TASK STATEMENT ->
Could you reproduce, word for word, everything below from the line containing "(306, 217) = (596, 253): red" down to the line containing "(441, 208) = (615, 198): green", with both of those lines included and no others?

PROVIDED MATERIAL ->
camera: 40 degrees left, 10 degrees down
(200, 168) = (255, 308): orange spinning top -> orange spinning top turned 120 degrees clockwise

...

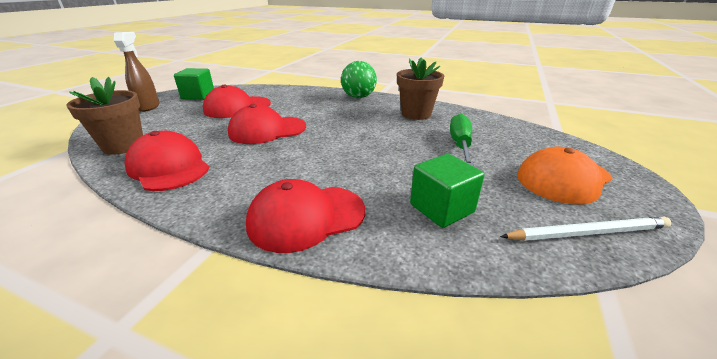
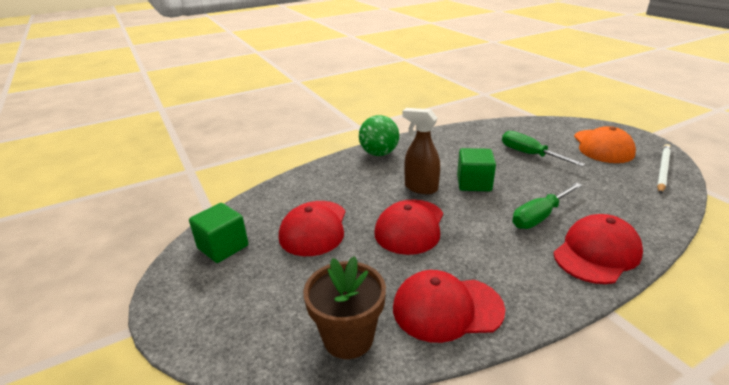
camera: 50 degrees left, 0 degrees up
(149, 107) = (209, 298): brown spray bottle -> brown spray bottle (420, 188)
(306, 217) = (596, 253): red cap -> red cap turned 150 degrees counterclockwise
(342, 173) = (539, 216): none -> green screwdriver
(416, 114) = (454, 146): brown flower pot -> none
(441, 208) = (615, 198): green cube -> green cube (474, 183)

ANSWER BELOW ->
(306, 217) = (596, 253): red cap -> red cap turned 150 degrees counterclockwise
(342, 173) = (539, 216): none -> green screwdriver
(416, 114) = (454, 146): brown flower pot -> none
(441, 208) = (615, 198): green cube -> green cube (474, 183)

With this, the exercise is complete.